TASK STATEMENT: Each record is to be given again without alteration.

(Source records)
____________
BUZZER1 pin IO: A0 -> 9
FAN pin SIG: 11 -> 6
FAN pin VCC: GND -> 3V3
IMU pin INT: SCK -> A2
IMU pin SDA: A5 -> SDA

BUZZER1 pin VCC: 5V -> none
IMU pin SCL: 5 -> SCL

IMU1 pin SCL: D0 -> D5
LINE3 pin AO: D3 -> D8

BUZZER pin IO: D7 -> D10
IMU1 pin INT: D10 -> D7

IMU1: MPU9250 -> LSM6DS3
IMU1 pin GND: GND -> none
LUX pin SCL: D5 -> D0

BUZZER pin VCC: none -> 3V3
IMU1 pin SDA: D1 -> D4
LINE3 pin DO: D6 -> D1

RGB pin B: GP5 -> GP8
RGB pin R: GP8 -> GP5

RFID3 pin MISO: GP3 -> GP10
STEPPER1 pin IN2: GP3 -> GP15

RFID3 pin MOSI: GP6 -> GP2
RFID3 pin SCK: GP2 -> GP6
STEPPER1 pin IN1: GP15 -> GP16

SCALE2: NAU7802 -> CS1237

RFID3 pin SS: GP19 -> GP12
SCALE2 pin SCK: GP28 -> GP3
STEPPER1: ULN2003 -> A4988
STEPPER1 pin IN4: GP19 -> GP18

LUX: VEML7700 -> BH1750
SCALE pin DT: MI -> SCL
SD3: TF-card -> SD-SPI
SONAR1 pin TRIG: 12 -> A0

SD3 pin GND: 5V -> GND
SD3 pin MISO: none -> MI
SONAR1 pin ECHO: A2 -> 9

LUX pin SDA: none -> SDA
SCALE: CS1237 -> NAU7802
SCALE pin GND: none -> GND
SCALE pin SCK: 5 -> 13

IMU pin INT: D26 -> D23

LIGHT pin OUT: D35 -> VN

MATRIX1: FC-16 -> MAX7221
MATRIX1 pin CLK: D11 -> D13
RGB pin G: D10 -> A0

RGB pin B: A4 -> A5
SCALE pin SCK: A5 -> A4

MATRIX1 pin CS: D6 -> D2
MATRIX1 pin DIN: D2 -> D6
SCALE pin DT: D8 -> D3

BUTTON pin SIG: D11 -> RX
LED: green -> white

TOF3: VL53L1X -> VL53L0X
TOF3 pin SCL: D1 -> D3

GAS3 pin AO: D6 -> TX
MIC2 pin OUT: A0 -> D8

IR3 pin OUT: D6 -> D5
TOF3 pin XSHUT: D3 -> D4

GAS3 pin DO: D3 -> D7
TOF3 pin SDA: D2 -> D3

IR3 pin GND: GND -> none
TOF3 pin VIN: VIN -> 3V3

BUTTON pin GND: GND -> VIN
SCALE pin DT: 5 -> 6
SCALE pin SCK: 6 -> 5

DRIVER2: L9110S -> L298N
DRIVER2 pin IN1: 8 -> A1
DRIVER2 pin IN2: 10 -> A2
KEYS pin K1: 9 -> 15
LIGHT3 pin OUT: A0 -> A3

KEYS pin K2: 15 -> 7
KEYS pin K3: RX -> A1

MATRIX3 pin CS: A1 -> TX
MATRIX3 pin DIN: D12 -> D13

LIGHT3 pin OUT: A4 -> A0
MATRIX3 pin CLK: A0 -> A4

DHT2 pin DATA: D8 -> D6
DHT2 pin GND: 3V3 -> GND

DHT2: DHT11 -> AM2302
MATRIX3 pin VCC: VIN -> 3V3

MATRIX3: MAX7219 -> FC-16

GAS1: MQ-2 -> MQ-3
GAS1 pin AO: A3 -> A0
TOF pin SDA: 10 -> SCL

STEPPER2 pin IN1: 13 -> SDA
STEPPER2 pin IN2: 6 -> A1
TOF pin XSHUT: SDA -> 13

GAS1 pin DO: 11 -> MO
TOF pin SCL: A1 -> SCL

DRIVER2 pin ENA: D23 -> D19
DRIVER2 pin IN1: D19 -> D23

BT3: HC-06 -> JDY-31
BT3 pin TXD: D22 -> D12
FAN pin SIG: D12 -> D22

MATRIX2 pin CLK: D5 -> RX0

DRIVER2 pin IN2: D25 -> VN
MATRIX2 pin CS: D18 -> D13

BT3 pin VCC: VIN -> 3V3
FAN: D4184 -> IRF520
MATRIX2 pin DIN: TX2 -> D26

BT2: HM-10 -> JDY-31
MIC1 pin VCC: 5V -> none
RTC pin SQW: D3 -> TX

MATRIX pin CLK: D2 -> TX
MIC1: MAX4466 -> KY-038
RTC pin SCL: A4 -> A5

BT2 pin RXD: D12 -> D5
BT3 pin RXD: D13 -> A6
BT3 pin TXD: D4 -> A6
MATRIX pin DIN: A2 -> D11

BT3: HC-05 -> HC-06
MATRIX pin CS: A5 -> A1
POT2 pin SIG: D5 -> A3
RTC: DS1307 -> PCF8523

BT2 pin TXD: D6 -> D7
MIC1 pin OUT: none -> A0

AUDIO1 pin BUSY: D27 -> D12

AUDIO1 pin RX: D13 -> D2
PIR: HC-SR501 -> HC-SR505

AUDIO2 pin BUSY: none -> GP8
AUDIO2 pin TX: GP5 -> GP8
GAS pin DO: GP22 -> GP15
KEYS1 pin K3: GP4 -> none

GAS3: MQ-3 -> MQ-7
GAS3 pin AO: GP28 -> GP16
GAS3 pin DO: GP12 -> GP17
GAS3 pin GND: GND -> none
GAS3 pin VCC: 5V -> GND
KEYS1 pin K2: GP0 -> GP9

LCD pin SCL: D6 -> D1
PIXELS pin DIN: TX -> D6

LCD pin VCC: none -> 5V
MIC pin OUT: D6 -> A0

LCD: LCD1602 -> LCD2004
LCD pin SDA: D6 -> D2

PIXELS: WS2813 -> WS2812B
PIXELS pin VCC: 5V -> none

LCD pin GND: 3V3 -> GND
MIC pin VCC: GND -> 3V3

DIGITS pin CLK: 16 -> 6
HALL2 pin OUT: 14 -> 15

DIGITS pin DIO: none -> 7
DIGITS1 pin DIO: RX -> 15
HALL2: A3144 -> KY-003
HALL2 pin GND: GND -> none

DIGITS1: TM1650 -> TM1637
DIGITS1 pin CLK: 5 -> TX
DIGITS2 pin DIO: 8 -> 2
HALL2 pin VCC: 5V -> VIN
____________
REPLY:
BUZZER1 pin IO: A0 -> 9
FAN pin SIG: 11 -> 6
FAN pin VCC: GND -> 3V3
IMU pin INT: SCK -> A2
IMU pin SDA: A5 -> SDA

BUZZER1 pin VCC: 5V -> none
IMU pin SCL: 5 -> SCL

IMU1 pin SCL: D0 -> D5
LINE3 pin AO: D3 -> D8

BUZZER pin IO: D7 -> D10
IMU1 pin INT: D10 -> D7

IMU1: MPU9250 -> LSM6DS3
IMU1 pin GND: GND -> none
LUX pin SCL: D5 -> D0

BUZZER pin VCC: none -> 3V3
IMU1 pin SDA: D1 -> D4
LINE3 pin DO: D6 -> D1

RGB pin B: GP5 -> GP8
RGB pin R: GP8 -> GP5

RFID3 pin MISO: GP3 -> GP10
STEPPER1 pin IN2: GP3 -> GP15

RFID3 pin MOSI: GP6 -> GP2
RFID3 pin SCK: GP2 -> GP6
STEPPER1 pin IN1: GP15 -> GP16

SCALE2: NAU7802 -> CS1237

RFID3 pin SS: GP19 -> GP12
SCALE2 pin SCK: GP28 -> GP3
STEPPER1: ULN2003 -> A4988
STEPPER1 pin IN4: GP19 -> GP18

LUX: VEML7700 -> BH1750
SCALE pin DT: MI -> SCL
SD3: TF-card -> SD-SPI
SONAR1 pin TRIG: 12 -> A0

SD3 pin GND: 5V -> GND
SD3 pin MISO: none -> MI
SONAR1 pin ECHO: A2 -> 9

LUX pin SDA: none -> SDA
SCALE: CS1237 -> NAU7802
SCALE pin GND: none -> GND
SCALE pin SCK: 5 -> 13

IMU pin INT: D26 -> D23

LIGHT pin OUT: D35 -> VN

MATRIX1: FC-16 -> MAX7221
MATRIX1 pin CLK: D11 -> D13
RGB pin G: D10 -> A0

RGB pin B: A4 -> A5
SCALE pin SCK: A5 -> A4

MATRIX1 pin CS: D6 -> D2
MATRIX1 pin DIN: D2 -> D6
SCALE pin DT: D8 -> D3

BUTTON pin SIG: D11 -> RX
LED: green -> white

TOF3: VL53L1X -> VL53L0X
TOF3 pin SCL: D1 -> D3

GAS3 pin AO: D6 -> TX
MIC2 pin OUT: A0 -> D8

IR3 pin OUT: D6 -> D5
TOF3 pin XSHUT: D3 -> D4

GAS3 pin DO: D3 -> D7
TOF3 pin SDA: D2 -> D3

IR3 pin GND: GND -> none
TOF3 pin VIN: VIN -> 3V3

BUTTON pin GND: GND -> VIN
SCALE pin DT: 5 -> 6
SCALE pin SCK: 6 -> 5

DRIVER2: L9110S -> L298N
DRIVER2 pin IN1: 8 -> A1
DRIVER2 pin IN2: 10 -> A2
KEYS pin K1: 9 -> 15
LIGHT3 pin OUT: A0 -> A3

KEYS pin K2: 15 -> 7
KEYS pin K3: RX -> A1

MATRIX3 pin CS: A1 -> TX
MATRIX3 pin DIN: D12 -> D13

LIGHT3 pin OUT: A4 -> A0
MATRIX3 pin CLK: A0 -> A4

DHT2 pin DATA: D8 -> D6
DHT2 pin GND: 3V3 -> GND

DHT2: DHT11 -> AM2302
MATRIX3 pin VCC: VIN -> 3V3

MATRIX3: MAX7219 -> FC-16

GAS1: MQ-2 -> MQ-3
GAS1 pin AO: A3 -> A0
TOF pin SDA: 10 -> SCL

STEPPER2 pin IN1: 13 -> SDA
STEPPER2 pin IN2: 6 -> A1
TOF pin XSHUT: SDA -> 13

GAS1 pin DO: 11 -> MO
TOF pin SCL: A1 -> SCL

DRIVER2 pin ENA: D23 -> D19
DRIVER2 pin IN1: D19 -> D23

BT3: HC-06 -> JDY-31
BT3 pin TXD: D22 -> D12
FAN pin SIG: D12 -> D22

MATRIX2 pin CLK: D5 -> RX0

DRIVER2 pin IN2: D25 -> VN
MATRIX2 pin CS: D18 -> D13

BT3 pin VCC: VIN -> 3V3
FAN: D4184 -> IRF520
MATRIX2 pin DIN: TX2 -> D26

BT2: HM-10 -> JDY-31
MIC1 pin VCC: 5V -> none
RTC pin SQW: D3 -> TX

MATRIX pin CLK: D2 -> TX
MIC1: MAX4466 -> KY-038
RTC pin SCL: A4 -> A5

BT2 pin RXD: D12 -> D5
BT3 pin RXD: D13 -> A6
BT3 pin TXD: D4 -> A6
MATRIX pin DIN: A2 -> D11

BT3: HC-05 -> HC-06
MATRIX pin CS: A5 -> A1
POT2 pin SIG: D5 -> A3
RTC: DS1307 -> PCF8523

BT2 pin TXD: D6 -> D7
MIC1 pin OUT: none -> A0

AUDIO1 pin BUSY: D27 -> D12

AUDIO1 pin RX: D13 -> D2
PIR: HC-SR501 -> HC-SR505

AUDIO2 pin BUSY: none -> GP8
AUDIO2 pin TX: GP5 -> GP8
GAS pin DO: GP22 -> GP15
KEYS1 pin K3: GP4 -> none

GAS3: MQ-3 -> MQ-7
GAS3 pin AO: GP28 -> GP16
GAS3 pin DO: GP12 -> GP17
GAS3 pin GND: GND -> none
GAS3 pin VCC: 5V -> GND
KEYS1 pin K2: GP0 -> GP9

LCD pin SCL: D6 -> D1
PIXELS pin DIN: TX -> D6

LCD pin VCC: none -> 5V
MIC pin OUT: D6 -> A0

LCD: LCD1602 -> LCD2004
LCD pin SDA: D6 -> D2

PIXELS: WS2813 -> WS2812B
PIXELS pin VCC: 5V -> none

LCD pin GND: 3V3 -> GND
MIC pin VCC: GND -> 3V3

DIGITS pin CLK: 16 -> 6
HALL2 pin OUT: 14 -> 15

DIGITS pin DIO: none -> 7
DIGITS1 pin DIO: RX -> 15
HALL2: A3144 -> KY-003
HALL2 pin GND: GND -> none

DIGITS1: TM1650 -> TM1637
DIGITS1 pin CLK: 5 -> TX
DIGITS2 pin DIO: 8 -> 2
HALL2 pin VCC: 5V -> VIN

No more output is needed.